Data to use
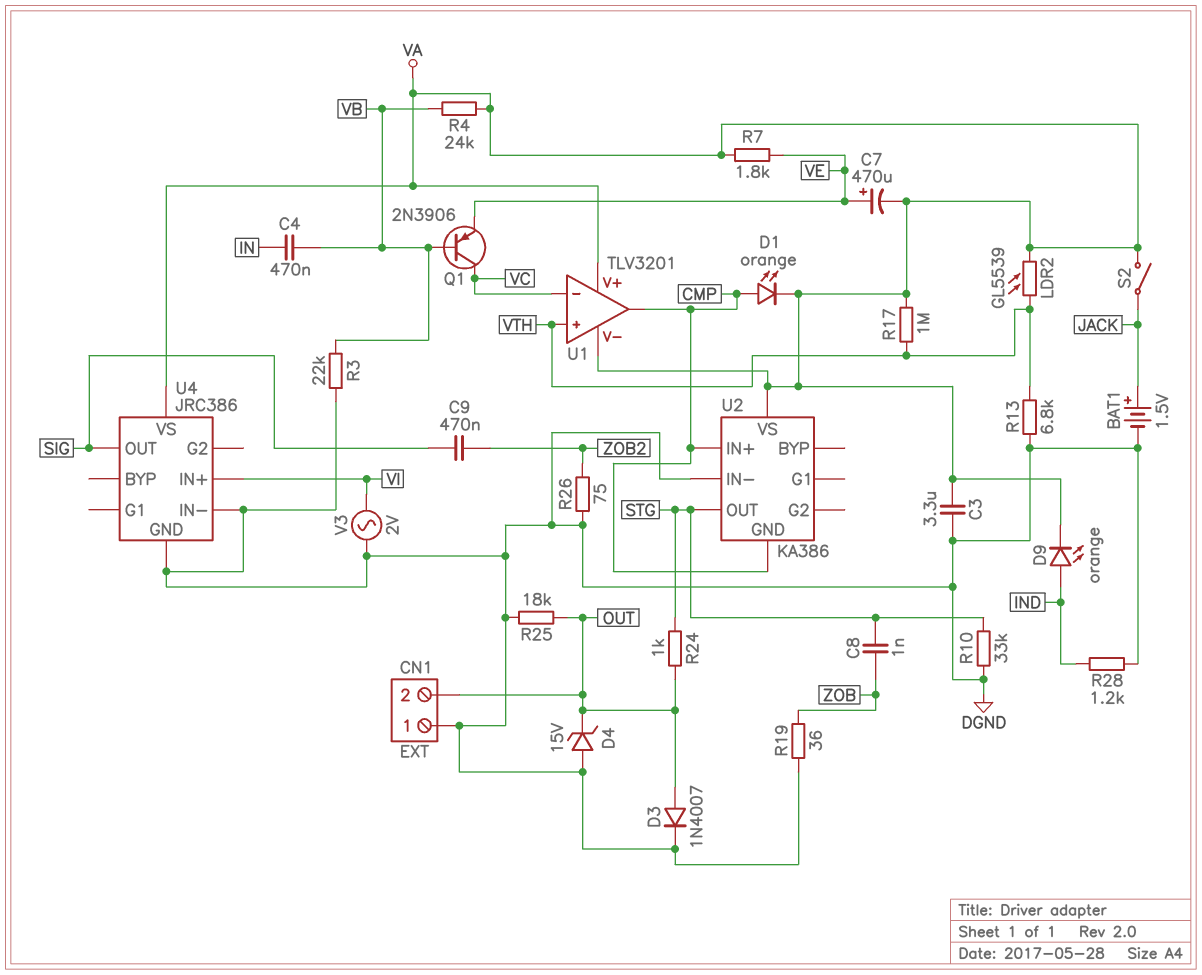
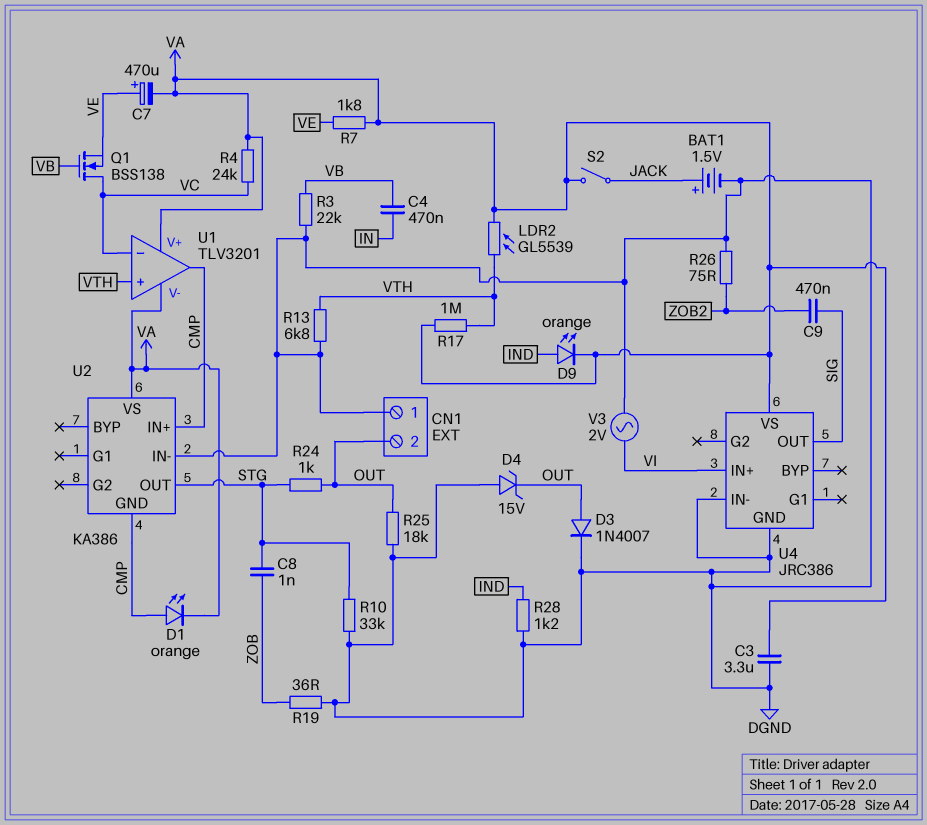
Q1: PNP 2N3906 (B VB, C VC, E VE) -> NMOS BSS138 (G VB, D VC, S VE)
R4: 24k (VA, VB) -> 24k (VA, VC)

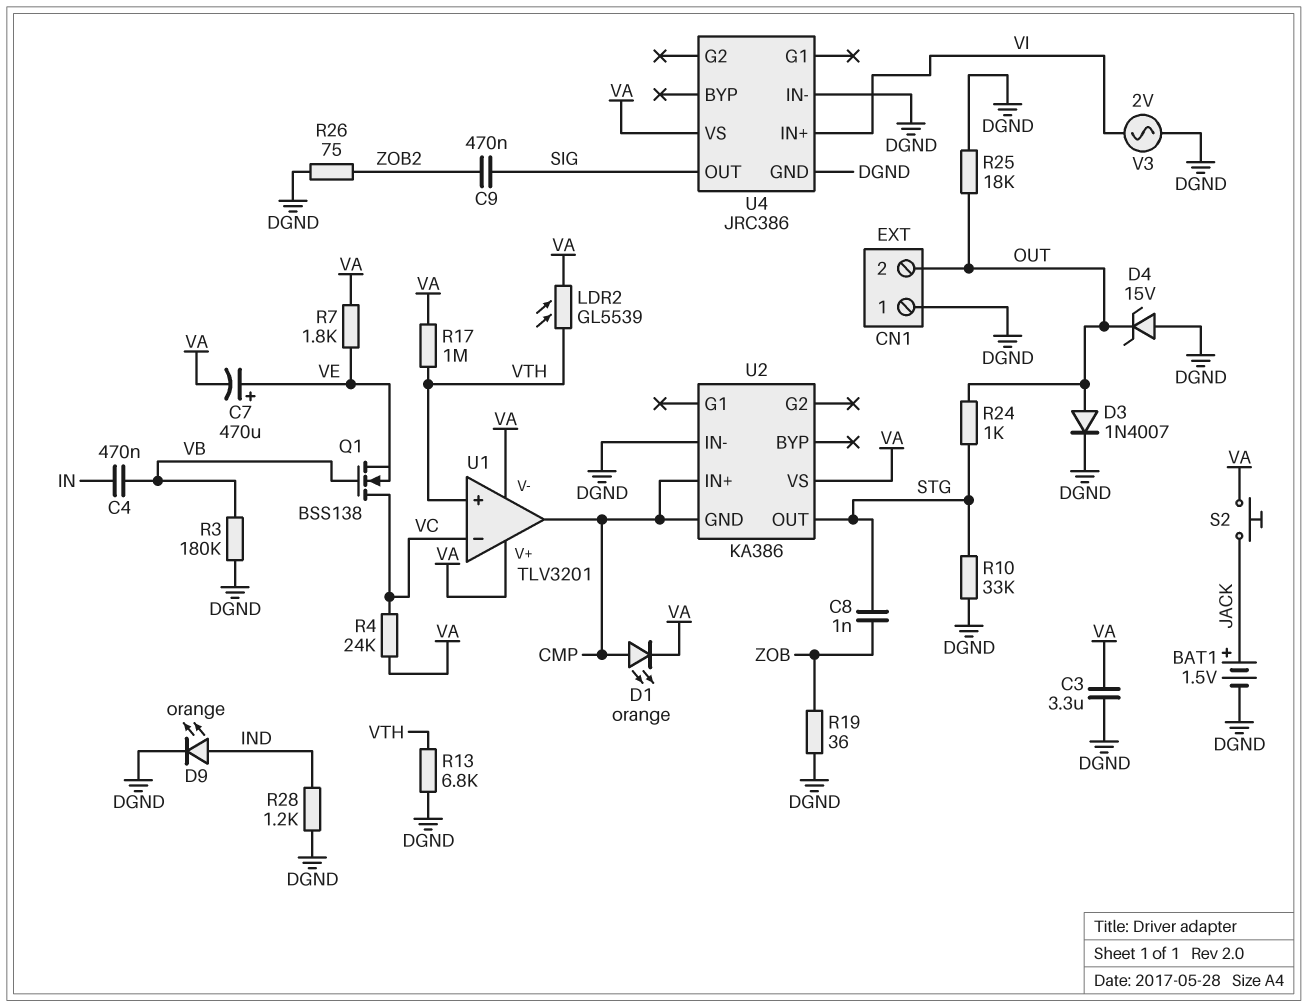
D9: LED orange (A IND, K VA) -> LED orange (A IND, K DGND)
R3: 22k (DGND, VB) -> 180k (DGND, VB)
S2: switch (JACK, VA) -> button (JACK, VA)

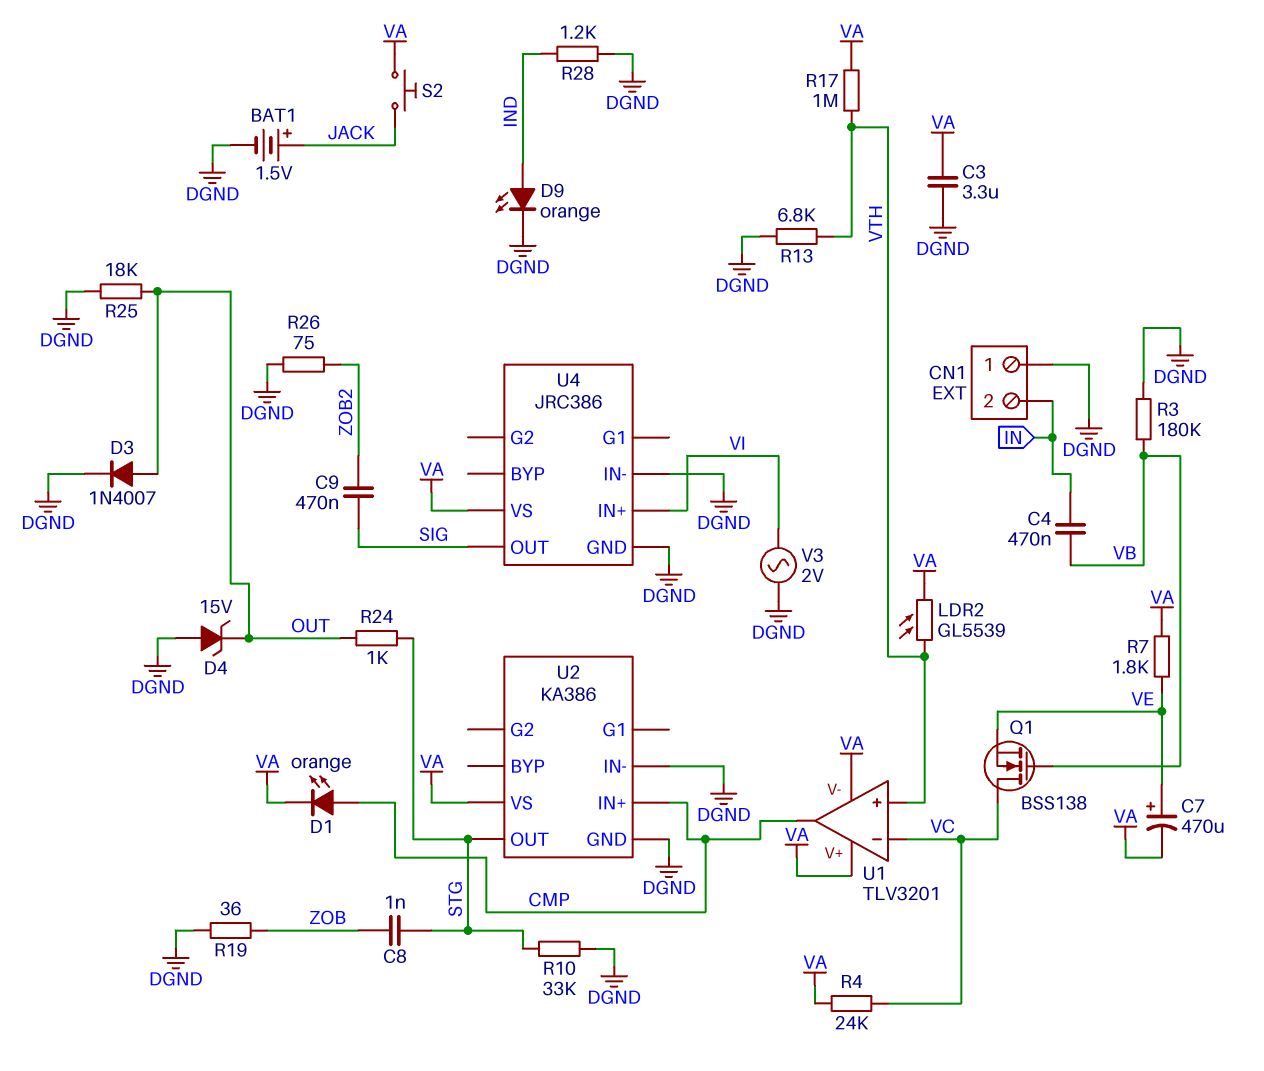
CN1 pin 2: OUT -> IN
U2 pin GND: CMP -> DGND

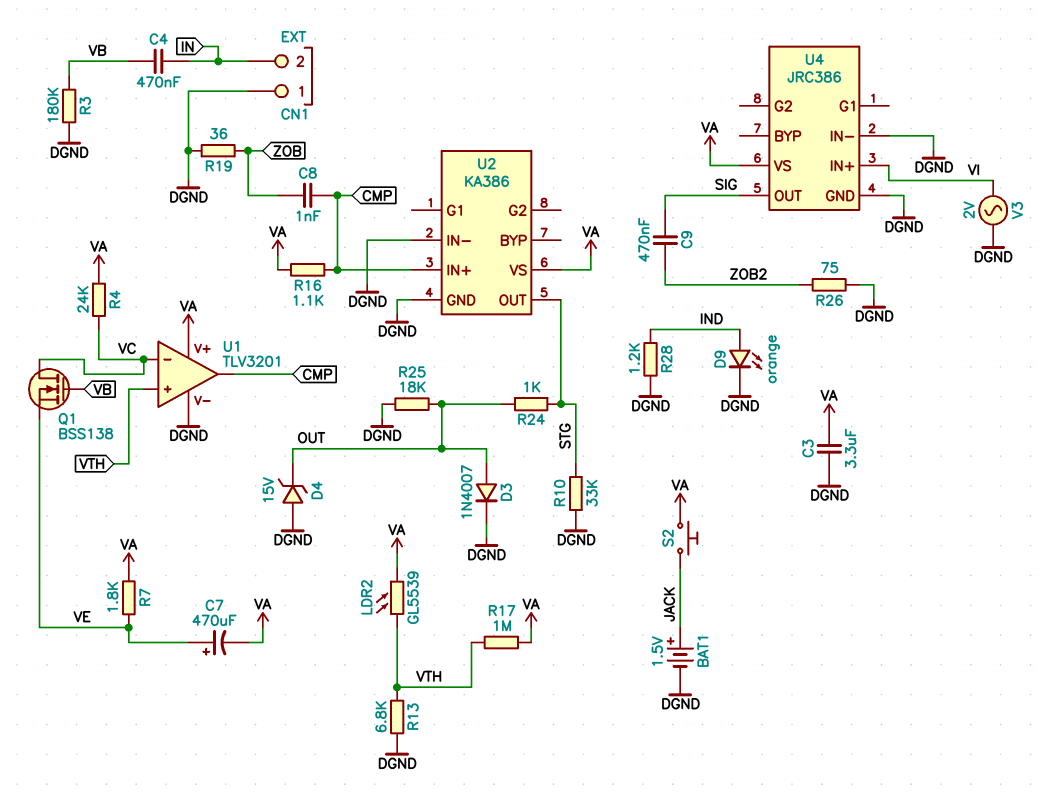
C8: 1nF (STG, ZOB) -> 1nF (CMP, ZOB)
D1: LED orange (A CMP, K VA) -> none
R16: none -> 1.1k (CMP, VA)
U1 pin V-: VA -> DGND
* * *
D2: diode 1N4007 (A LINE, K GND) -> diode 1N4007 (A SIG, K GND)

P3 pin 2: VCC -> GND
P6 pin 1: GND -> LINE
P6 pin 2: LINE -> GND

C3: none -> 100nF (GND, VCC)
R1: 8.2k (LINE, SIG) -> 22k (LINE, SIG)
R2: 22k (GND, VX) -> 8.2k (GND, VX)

Task brief
Find and copy each line above holding "DGND".

Answer section
D9: LED orange (A IND, K VA) -> LED orange (A IND, K DGND)
R3: 22k (DGND, VB) -> 180k (DGND, VB)
U2 pin GND: CMP -> DGND
U1 pin V-: VA -> DGND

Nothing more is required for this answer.